▶ _Assignment_:
Search the records below for the line containing "moved,crimson dice,<882 359". Output that line and all later lines exactly; output nothing else.

Coordinate-based change listings:
────────────────
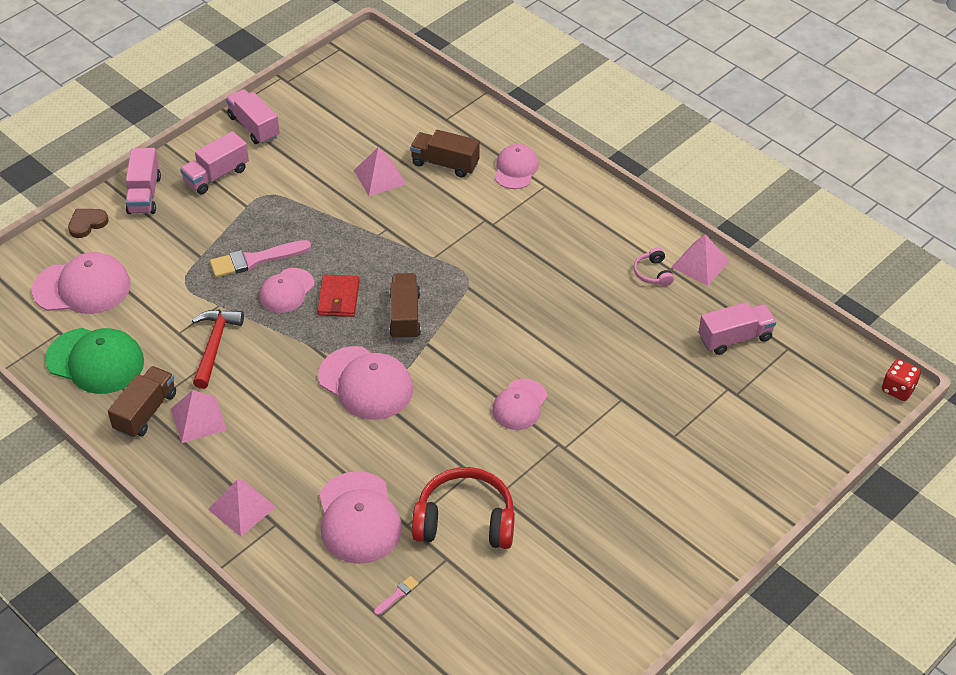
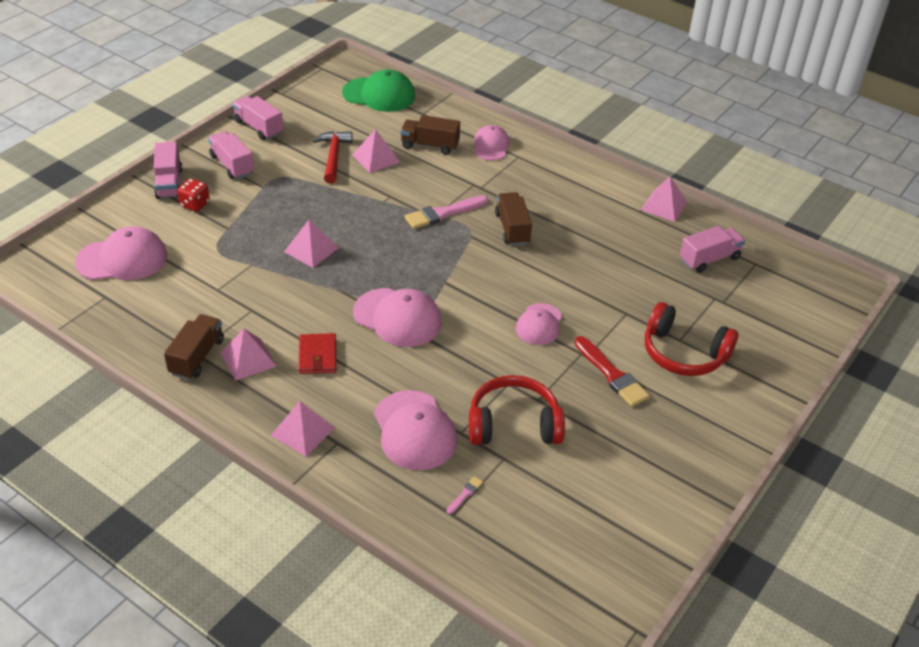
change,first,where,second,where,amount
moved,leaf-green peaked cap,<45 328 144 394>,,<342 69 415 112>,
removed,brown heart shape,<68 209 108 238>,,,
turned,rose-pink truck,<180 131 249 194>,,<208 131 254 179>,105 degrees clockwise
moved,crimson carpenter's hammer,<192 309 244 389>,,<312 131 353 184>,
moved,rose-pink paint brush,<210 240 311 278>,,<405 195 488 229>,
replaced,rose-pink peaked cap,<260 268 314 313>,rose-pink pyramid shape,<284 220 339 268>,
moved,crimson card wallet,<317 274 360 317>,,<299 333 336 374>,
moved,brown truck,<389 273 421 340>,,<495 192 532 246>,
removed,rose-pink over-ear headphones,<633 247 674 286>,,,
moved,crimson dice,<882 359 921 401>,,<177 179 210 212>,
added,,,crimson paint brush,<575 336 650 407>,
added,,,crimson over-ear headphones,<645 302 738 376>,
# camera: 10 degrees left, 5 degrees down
────────────────
▶ _Problem solution_:
moved,crimson dice,<882 359 921 401>,,<177 179 210 212>,
added,,,crimson paint brush,<575 336 650 407>,
added,,,crimson over-ear headphones,<645 302 738 376>,
# camera: 10 degrees left, 5 degrees down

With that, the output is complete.